:: EXERCISE DETAILS ::
Print, from the listing below, the lines starting at the line containing "camera: 45 degrees left, 5 degrees down" and ending at the line containing "(511, 327) = (757, 188): purple", exactly as they stand, and print nothing else.

:: RECORDS SUPPLIED ::

__________________________________________________

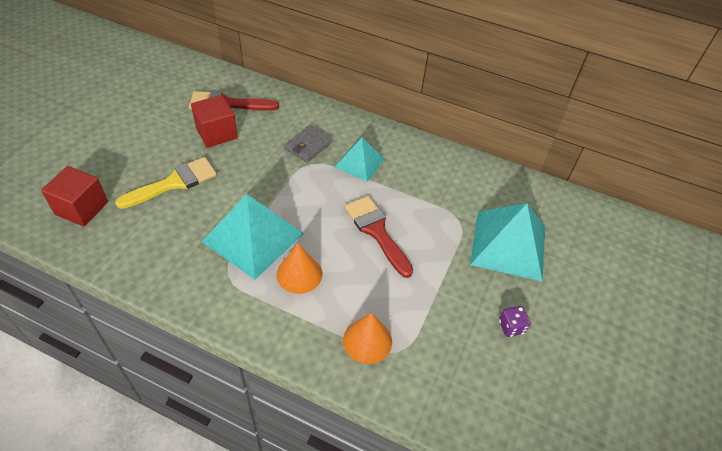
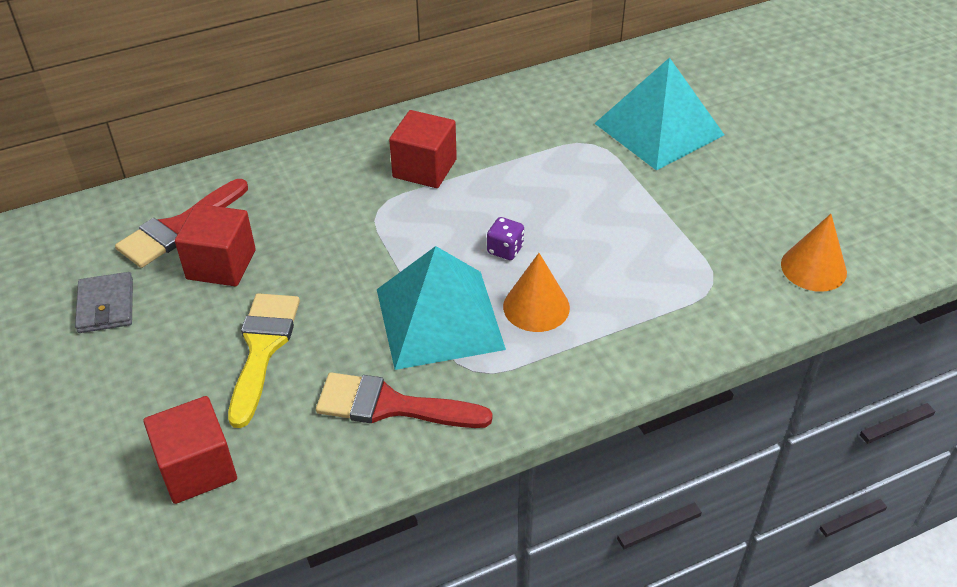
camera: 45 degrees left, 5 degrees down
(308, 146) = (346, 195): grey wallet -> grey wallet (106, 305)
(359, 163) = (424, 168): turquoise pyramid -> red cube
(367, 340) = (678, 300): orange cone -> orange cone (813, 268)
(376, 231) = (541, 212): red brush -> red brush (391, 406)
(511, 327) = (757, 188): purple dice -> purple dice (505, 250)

__________________________________________________

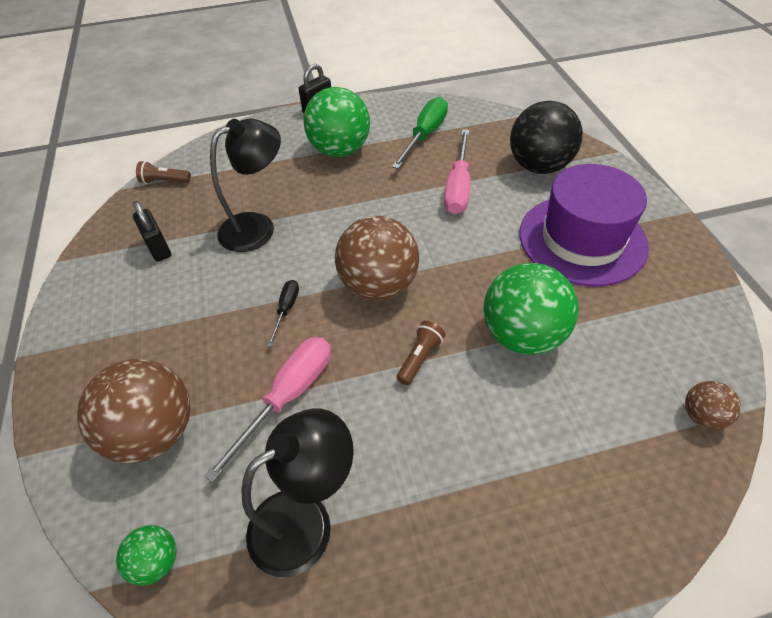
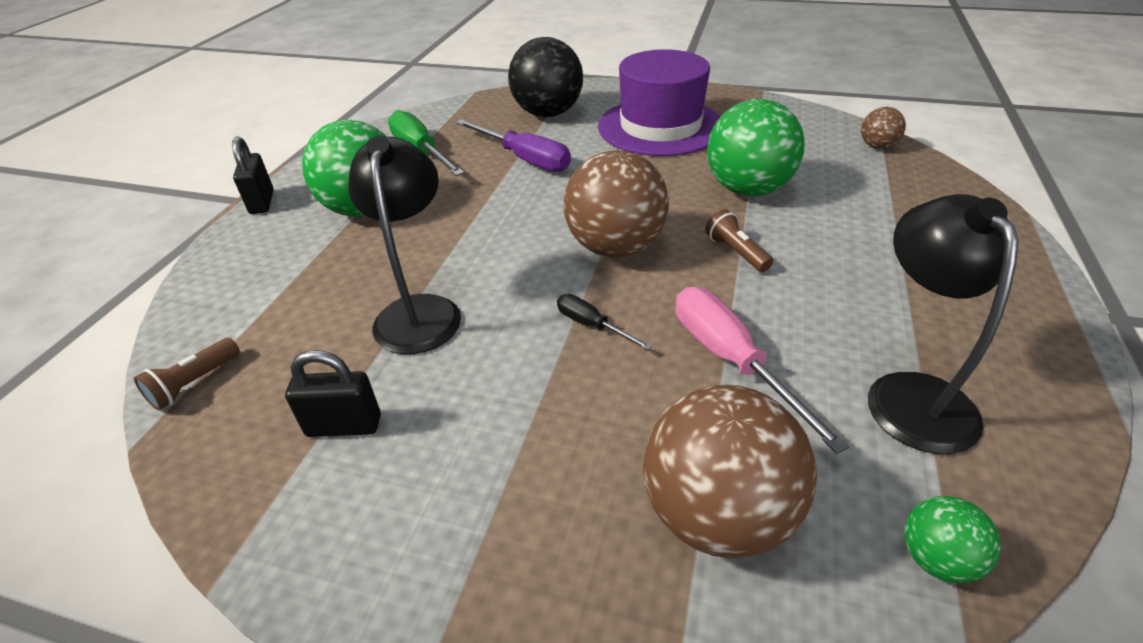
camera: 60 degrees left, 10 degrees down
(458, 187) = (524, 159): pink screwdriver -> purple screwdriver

__________________________________________________

:: SOLUTION FOR THIS TASK ::
camera: 45 degrees left, 5 degrees down
(308, 146) = (346, 195): grey wallet -> grey wallet (106, 305)
(359, 163) = (424, 168): turquoise pyramid -> red cube
(367, 340) = (678, 300): orange cone -> orange cone (813, 268)
(376, 231) = (541, 212): red brush -> red brush (391, 406)
(511, 327) = (757, 188): purple dice -> purple dice (505, 250)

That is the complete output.